__PROMPT__: Render every line of the records below as a Markdown table with the columns "Row" and "Line," numbering each row and leaving out blank lines.

►

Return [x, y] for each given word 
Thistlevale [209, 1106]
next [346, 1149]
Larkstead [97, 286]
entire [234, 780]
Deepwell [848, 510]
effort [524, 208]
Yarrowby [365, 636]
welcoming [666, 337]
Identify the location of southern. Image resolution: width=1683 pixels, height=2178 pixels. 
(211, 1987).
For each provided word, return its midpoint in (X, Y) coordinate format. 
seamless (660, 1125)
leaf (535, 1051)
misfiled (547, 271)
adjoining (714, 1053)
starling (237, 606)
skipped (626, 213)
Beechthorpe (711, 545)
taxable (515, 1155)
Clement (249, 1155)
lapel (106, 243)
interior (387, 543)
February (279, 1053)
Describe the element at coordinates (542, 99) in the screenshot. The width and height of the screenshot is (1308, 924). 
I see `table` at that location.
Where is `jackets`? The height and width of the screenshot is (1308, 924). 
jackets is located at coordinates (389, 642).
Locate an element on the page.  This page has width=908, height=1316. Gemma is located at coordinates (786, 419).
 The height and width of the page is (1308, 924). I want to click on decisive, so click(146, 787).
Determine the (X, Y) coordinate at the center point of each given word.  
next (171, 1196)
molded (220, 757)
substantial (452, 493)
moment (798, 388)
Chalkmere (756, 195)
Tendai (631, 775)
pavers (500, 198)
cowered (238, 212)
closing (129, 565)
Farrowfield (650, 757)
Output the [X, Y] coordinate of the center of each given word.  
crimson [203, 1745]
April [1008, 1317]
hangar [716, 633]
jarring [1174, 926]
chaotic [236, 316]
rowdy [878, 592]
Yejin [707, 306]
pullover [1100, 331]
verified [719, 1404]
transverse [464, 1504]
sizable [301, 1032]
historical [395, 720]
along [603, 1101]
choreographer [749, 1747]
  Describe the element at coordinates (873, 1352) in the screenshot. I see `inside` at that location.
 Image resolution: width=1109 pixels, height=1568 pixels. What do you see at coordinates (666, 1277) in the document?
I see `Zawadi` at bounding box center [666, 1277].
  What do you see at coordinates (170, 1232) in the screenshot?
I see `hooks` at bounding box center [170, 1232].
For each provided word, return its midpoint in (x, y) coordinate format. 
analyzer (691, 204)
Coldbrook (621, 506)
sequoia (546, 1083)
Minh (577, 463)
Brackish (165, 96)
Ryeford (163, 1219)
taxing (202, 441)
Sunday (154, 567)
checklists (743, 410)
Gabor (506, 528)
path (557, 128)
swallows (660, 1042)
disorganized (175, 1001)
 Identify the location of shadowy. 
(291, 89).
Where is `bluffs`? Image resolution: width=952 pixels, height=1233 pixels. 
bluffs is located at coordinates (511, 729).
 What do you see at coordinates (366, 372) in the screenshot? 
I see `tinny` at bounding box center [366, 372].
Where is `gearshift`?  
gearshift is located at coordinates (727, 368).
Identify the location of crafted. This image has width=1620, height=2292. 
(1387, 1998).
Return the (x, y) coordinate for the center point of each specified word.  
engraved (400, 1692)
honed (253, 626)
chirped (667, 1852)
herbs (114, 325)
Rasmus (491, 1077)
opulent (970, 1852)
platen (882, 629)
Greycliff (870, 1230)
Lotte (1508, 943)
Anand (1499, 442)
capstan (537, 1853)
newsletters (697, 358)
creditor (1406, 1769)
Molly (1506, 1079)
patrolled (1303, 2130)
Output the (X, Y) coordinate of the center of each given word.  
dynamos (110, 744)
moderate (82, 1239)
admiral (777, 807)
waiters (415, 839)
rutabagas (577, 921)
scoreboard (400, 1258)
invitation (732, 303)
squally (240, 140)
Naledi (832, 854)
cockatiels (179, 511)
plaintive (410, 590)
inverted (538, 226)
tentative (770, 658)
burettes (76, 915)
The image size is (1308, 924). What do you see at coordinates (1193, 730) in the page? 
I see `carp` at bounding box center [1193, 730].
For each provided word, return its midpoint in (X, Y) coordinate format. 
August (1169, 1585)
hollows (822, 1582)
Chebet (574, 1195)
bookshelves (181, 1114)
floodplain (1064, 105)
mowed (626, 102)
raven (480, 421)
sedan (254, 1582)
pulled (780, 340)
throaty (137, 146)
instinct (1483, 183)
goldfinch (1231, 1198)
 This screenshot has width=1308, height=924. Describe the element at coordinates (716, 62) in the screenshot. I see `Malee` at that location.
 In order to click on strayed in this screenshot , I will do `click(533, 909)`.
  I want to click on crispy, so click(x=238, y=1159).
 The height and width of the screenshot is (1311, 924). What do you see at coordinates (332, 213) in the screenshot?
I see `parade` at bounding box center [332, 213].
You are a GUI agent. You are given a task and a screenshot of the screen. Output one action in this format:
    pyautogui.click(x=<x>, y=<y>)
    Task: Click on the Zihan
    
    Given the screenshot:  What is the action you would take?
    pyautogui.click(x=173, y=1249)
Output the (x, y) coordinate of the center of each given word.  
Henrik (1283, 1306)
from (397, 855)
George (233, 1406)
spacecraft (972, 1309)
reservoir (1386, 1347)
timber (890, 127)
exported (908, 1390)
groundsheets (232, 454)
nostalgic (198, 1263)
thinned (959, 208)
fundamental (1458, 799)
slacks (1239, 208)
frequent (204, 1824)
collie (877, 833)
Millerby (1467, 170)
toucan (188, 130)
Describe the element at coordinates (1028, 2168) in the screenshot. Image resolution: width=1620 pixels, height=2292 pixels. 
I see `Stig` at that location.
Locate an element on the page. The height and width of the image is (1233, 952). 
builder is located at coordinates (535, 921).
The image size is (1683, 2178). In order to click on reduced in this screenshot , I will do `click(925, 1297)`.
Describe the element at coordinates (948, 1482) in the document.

◄

__WRITTEN ANSWER__:
| Row | Line |
|---|---|
| 1 | Return [x, y] for each given word  |
| 2 | Thistlevale [209, 1106] |
| 3 | next [346, 1149] |
| 4 | Larkstead [97, 286] |
| 5 | entire [234, 780] |
| 6 | Deepwell [848, 510] |
| 7 | effort [524, 208] |
| 8 | Yarrowby [365, 636] |
| 9 | welcoming [666, 337] |
| 10 | Identify the location of southern. Image resolution: width=1683 pixels, height=2178 pixels.  |
| 11 | (211, 1987). |
| 12 | For each provided word, return its midpoint in (X, Y) coordinate format.  |
| 13 | seamless (660, 1125) |
| 14 | leaf (535, 1051) |
| 15 | misfiled (547, 271) |
| 16 | adjoining (714, 1053) |
| 17 | starling (237, 606) |
| 18 | skipped (626, 213) |
| 19 | Beechthorpe (711, 545) |
| 20 | taxable (515, 1155) |
| 21 | Clement (249, 1155) |
| 22 | lapel (106, 243) |
| 23 | interior (387, 543) |
| 24 | February (279, 1053) |
| 25 | Describe the element at coordinates (542, 99) in the screenshot. The width and height of the screenshot is (1308, 924).  |
| 26 | I see `table` at that location. |
| 27 | Where is `jackets`? The height and width of the screenshot is (1308, 924).  |
| 28 | jackets is located at coordinates (389, 642). |
| 29 | Locate an element on the page.  This page has width=908, height=1316. Gemma is located at coordinates (786, 419). |
| 30 |  The height and width of the page is (1308, 924). I want to click on decisive, so click(146, 787). |
| 31 | Determine the (X, Y) coordinate at the center point of each given word.   |
| 32 | next (171, 1196) |
| 33 | molded (220, 757) |
| 34 | substantial (452, 493) |
| 35 | moment (798, 388) |
| 36 | Chalkmere (756, 195) |
| 37 | Tendai (631, 775) |
| 38 | pavers (500, 198) |
| 39 | cowered (238, 212) |
| 40 | closing (129, 565) |
| 41 | Farrowfield (650, 757) |
| 42 | Output the [X, Y] coordinate of the center of each given word.   |
| 43 | crimson [203, 1745] |
| 44 | April [1008, 1317] |
| 45 | hangar [716, 633] |
| 46 | jarring [1174, 926] |
| 47 | chaotic [236, 316] |
| 48 | rowdy [878, 592] |
| 49 | Yejin [707, 306] |
| 50 | pullover [1100, 331] |
| 51 | verified [719, 1404] |
| 52 | transverse [464, 1504] |
| 53 | sizable [301, 1032] |
| 54 | historical [395, 720] |
| 55 | along [603, 1101] |
| 56 | choreographer [749, 1747] |
| 57 |   Describe the element at coordinates (873, 1352) in the screenshot. I see `inside` at that location. |
| 58 |  Image resolution: width=1109 pixels, height=1568 pixels. What do you see at coordinates (666, 1277) in the document? |
| 59 | I see `Zawadi` at bounding box center [666, 1277]. |
| 60 |   What do you see at coordinates (170, 1232) in the screenshot? |
| 61 | I see `hooks` at bounding box center [170, 1232]. |
| 62 | For each provided word, return its midpoint in (x, y) coordinate format.  |
| 63 | analyzer (691, 204) |
| 64 | Coldbrook (621, 506) |
| 65 | sequoia (546, 1083) |
| 66 | Minh (577, 463) |
| 67 | Brackish (165, 96) |
| 68 | Ryeford (163, 1219) |
| 69 | taxing (202, 441) |
| 70 | Sunday (154, 567) |
| 71 | checklists (743, 410) |
| 72 | Gabor (506, 528) |
| 73 | path (557, 128) |
| 74 | swallows (660, 1042) |
| 75 | disorganized (175, 1001) |
| 76 |  Identify the location of shadowy.  |
| 77 | (291, 89). |
| 78 | Where is `bluffs`? Image resolution: width=952 pixels, height=1233 pixels.  |
| 79 | bluffs is located at coordinates (511, 729). |
| 80 |  What do you see at coordinates (366, 372) in the screenshot?  |
| 81 | I see `tinny` at bounding box center [366, 372]. |
| 82 | Where is `gearshift`?   |
| 83 | gearshift is located at coordinates (727, 368). |
| 84 | Identify the location of crafted. This image has width=1620, height=2292.  |
| 85 | (1387, 1998). |
| 86 | Return the (x, y) coordinate for the center point of each specified word.   |
| 87 | engraved (400, 1692) |
| 88 | honed (253, 626) |
| 89 | chirped (667, 1852) |
| 90 | herbs (114, 325) |
| 91 | Rasmus (491, 1077) |
| 92 | opulent (970, 1852) |
| 93 | platen (882, 629) |
| 94 | Greycliff (870, 1230) |
| 95 | Lotte (1508, 943) |
| 96 | Anand (1499, 442) |
| 97 | capstan (537, 1853) |
| 98 | newsletters (697, 358) |
| 99 | creditor (1406, 1769) |
| 100 | Molly (1506, 1079) |
| 101 | patrolled (1303, 2130) |
| 102 | Output the (X, Y) coordinate of the center of each given word.   |
| 103 | dynamos (110, 744) |
| 104 | moderate (82, 1239) |
| 105 | admiral (777, 807) |
| 106 | waiters (415, 839) |
| 107 | rutabagas (577, 921) |
| 108 | scoreboard (400, 1258) |
| 109 | invitation (732, 303) |
| 110 | squally (240, 140) |
| 111 | Naledi (832, 854) |
| 112 | cockatiels (179, 511) |
| 113 | plaintive (410, 590) |
| 114 | inverted (538, 226) |
| 115 | tentative (770, 658) |
| 116 | burettes (76, 915) |
| 117 | The image size is (1308, 924). What do you see at coordinates (1193, 730) in the page?  |
| 118 | I see `carp` at bounding box center [1193, 730]. |
| 119 | For each provided word, return its midpoint in (X, Y) coordinate format.  |
| 120 | August (1169, 1585) |
| 121 | hollows (822, 1582) |
| 122 | Chebet (574, 1195) |
| 123 | bookshelves (181, 1114) |
| 124 | floodplain (1064, 105) |
| 125 | mowed (626, 102) |
| 126 | raven (480, 421) |
| 127 | sedan (254, 1582) |
| 128 | pulled (780, 340) |
| 129 | throaty (137, 146) |
| 130 | instinct (1483, 183) |
| 131 | goldfinch (1231, 1198) |
| 132 |  This screenshot has width=1308, height=924. Describe the element at coordinates (716, 62) in the screenshot. I see `Malee` at that location. |
| 133 |  In order to click on strayed in this screenshot , I will do `click(533, 909)`. |
| 134 |   I want to click on crispy, so click(x=238, y=1159). |
| 135 |  The height and width of the screenshot is (1311, 924). What do you see at coordinates (332, 213) in the screenshot? |
| 136 | I see `parade` at bounding box center [332, 213]. |
| 137 | You are a GUI agent. You are given a task and a screenshot of the screen. Output one action in this format: |
| 138 |     pyautogui.click(x=<x>, y=<y>) |
| 139 |     Task: Click on the Zihan |
| 140 |     Given the screenshot:  What is the action you would take? |
| 141 |     pyautogui.click(x=173, y=1249) |
| 142 | Output the (x, y) coordinate of the center of each given word.   |
| 143 | Henrik (1283, 1306) |
| 144 | from (397, 855) |
| 145 | George (233, 1406) |
| 146 | spacecraft (972, 1309) |
| 147 | reservoir (1386, 1347) |
| 148 | timber (890, 127) |
| 149 | exported (908, 1390) |
| 150 | groundsheets (232, 454) |
| 151 | nostalgic (198, 1263) |
| 152 | thinned (959, 208) |
| 153 | fundamental (1458, 799) |
| 154 | slacks (1239, 208) |
| 155 | frequent (204, 1824) |
| 156 | collie (877, 833) |
| 157 | Millerby (1467, 170) |
| 158 | toucan (188, 130) |
| 159 | Describe the element at coordinates (1028, 2168) in the screenshot. Image resolution: width=1620 pixels, height=2292 pixels.  |
| 160 | I see `Stig` at that location. |
| 161 | Locate an element on the page. The height and width of the image is (1233, 952).  |
| 162 | builder is located at coordinates (535, 921). |
| 163 | The image size is (1683, 2178). In order to click on reduced in this screenshot , I will do `click(925, 1297)`. |
| 164 | Describe the element at coordinates (948, 1482) in the document. |